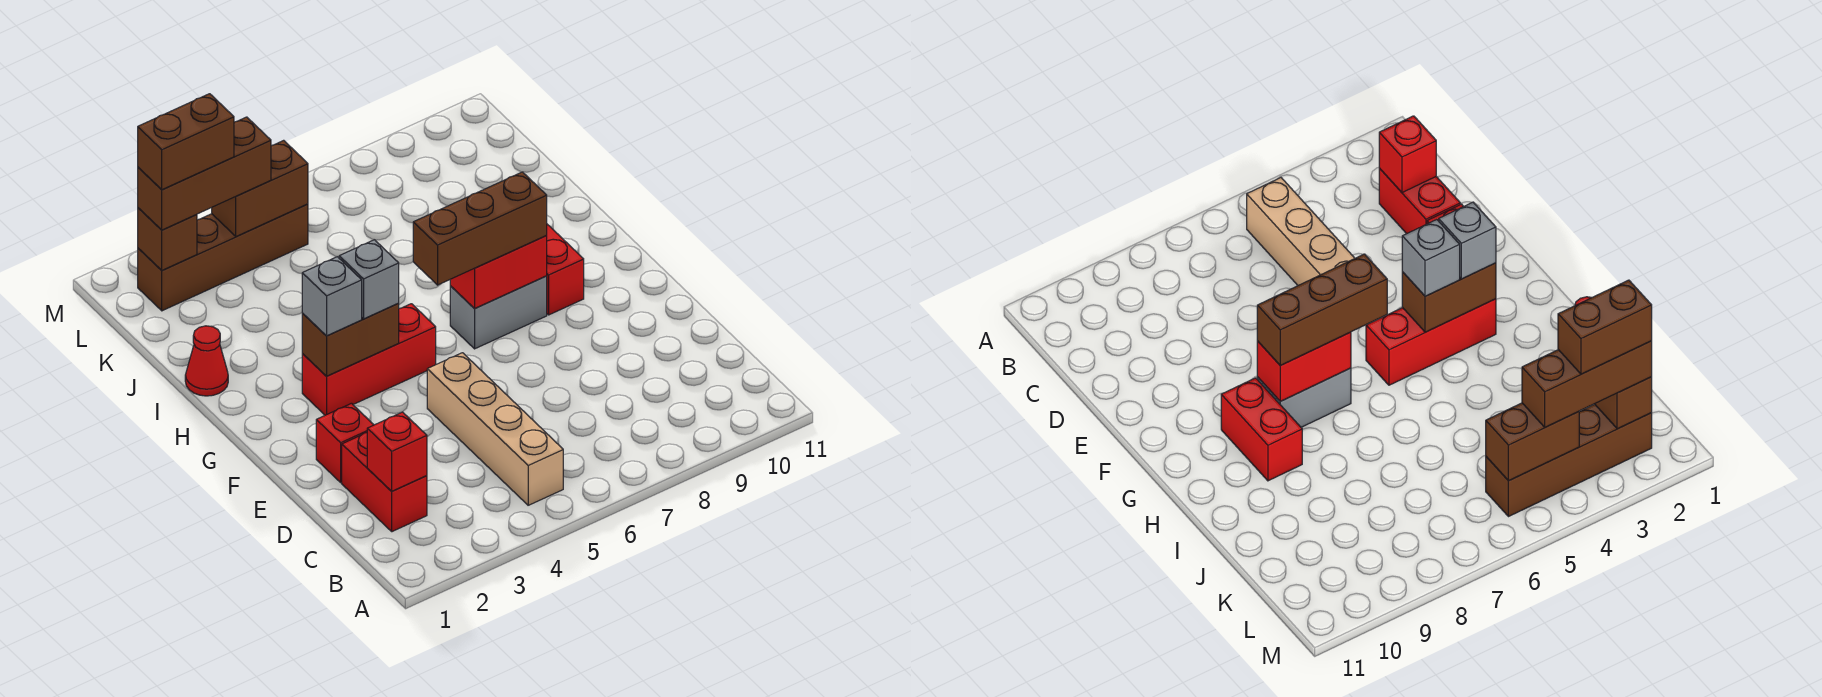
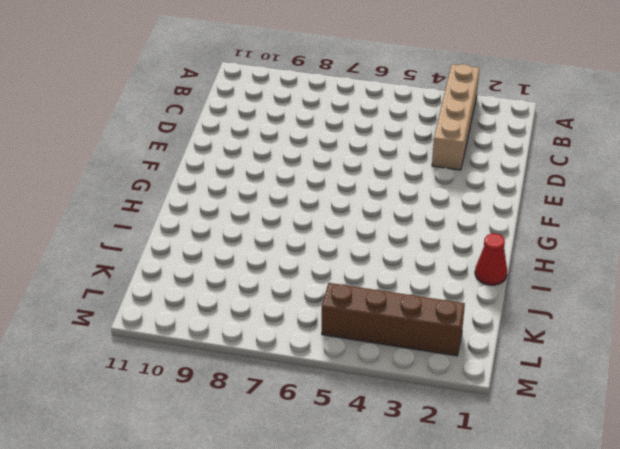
tan 1x4 brick [432,64,479,170] -> tan 1x4 brick moved to [427,353,563,505]
none -> red 1x2 brick [342,433,427,532]
none -> red 1x1 brick [316,403,374,482]
none -> red 1x3 brick [302,304,436,415]

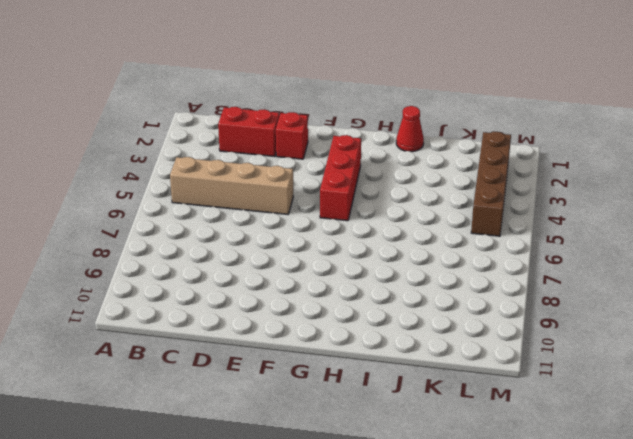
none -> grey 1x2 brick [450,276,547,349]
none -> red 1x2 brick [547,224,584,315]
none -> red 1x1 brick [367,412,427,491]

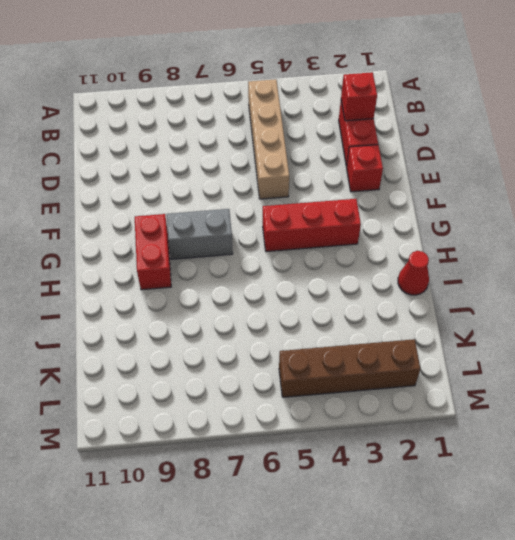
none -> brown 1x2 brick [302,303,399,376]
none -> red 1x2 brick [450,235,547,309]
none -> brown 1x1 brick [138,208,197,270]

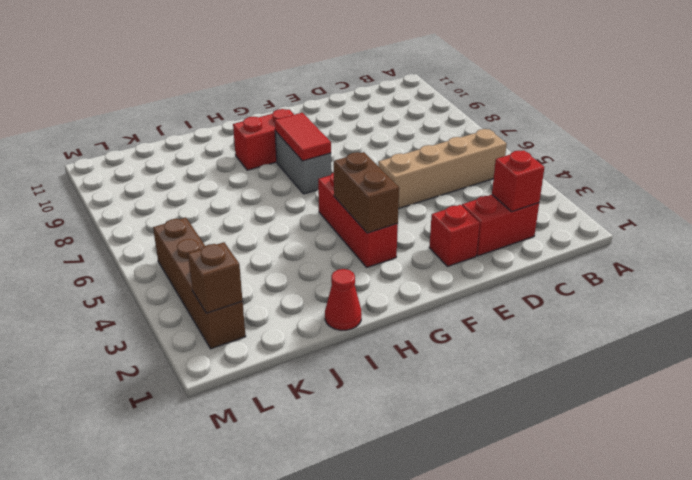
red 1x2 tile [275,113,331,161] -> red 1x2 brick [450,235,547,309]
none -> brown 1x2 brick [212,140,308,236]
none -> grey 1x1 brick [302,257,362,336]
none -> grey 1x1 brick [339,240,399,319]

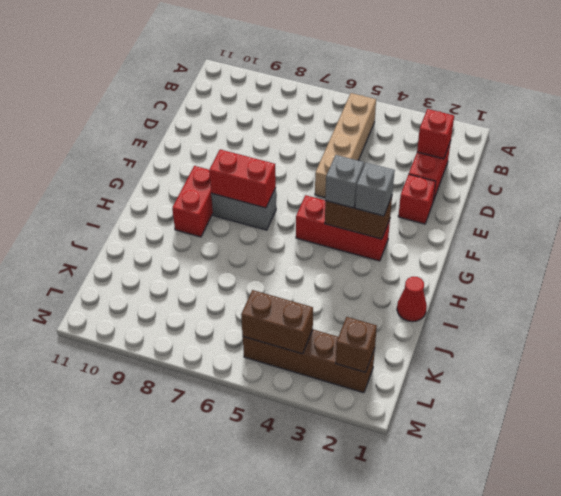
none -> brown 1x3 brick [413,172,547,285]
none -> brown 1x3 brick [138,117,271,230]
none -> brown 1x2 brick [138,94,234,190]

Work to be completed: Copy all of the entries verbatim, leaving out any pictures they contain.

The answer:
tan 1x4 brick [432,64,479,170] -> tan 1x4 brick moved to [427,353,563,505]
none -> red 1x2 brick [342,433,427,532]
none -> red 1x1 brick [316,403,374,482]
none -> red 1x3 brick [302,304,436,415]

none -> grey 1x2 brick [450,276,547,349]
none -> red 1x2 brick [547,224,584,315]
none -> red 1x1 brick [367,412,427,491]

none -> brown 1x2 brick [302,303,399,376]
none -> red 1x2 brick [450,235,547,309]
none -> brown 1x1 brick [138,208,197,270]

red 1x2 tile [275,113,331,161] -> red 1x2 brick [450,235,547,309]
none -> brown 1x2 brick [212,140,308,236]
none -> grey 1x1 brick [302,257,362,336]
none -> grey 1x1 brick [339,240,399,319]

none -> brown 1x3 brick [413,172,547,285]
none -> brown 1x3 brick [138,117,271,230]
none -> brown 1x2 brick [138,94,234,190]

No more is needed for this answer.